● **WORK ITEM**:
Everything in the data must be repeated exactly, apart from the pictures, which are left out.

● **DATA EXCERPTS**:

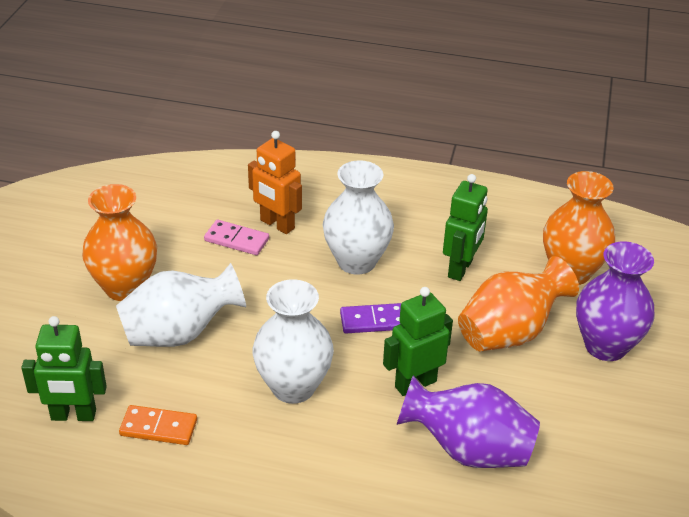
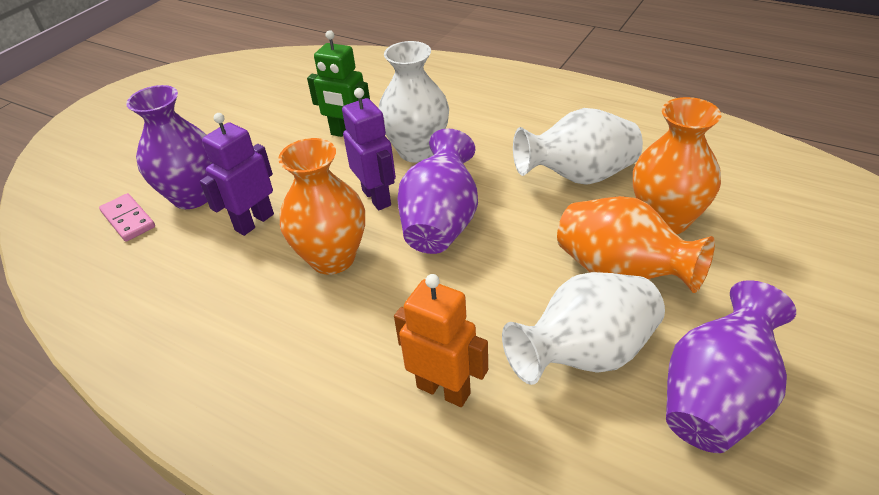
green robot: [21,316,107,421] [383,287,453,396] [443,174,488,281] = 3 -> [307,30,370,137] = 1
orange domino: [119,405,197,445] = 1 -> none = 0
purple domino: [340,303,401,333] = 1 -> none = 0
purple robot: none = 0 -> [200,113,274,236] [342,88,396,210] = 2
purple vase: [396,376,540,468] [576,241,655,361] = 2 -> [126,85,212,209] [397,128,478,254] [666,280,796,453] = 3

● **SOLUTION FOR THIS EXERCISE**:
green robot: [21,316,107,421] [383,287,453,396] [443,174,488,281] = 3 -> [307,30,370,137] = 1
orange domino: [119,405,197,445] = 1 -> none = 0
purple domino: [340,303,401,333] = 1 -> none = 0
purple robot: none = 0 -> [200,113,274,236] [342,88,396,210] = 2
purple vase: [396,376,540,468] [576,241,655,361] = 2 -> [126,85,212,209] [397,128,478,254] [666,280,796,453] = 3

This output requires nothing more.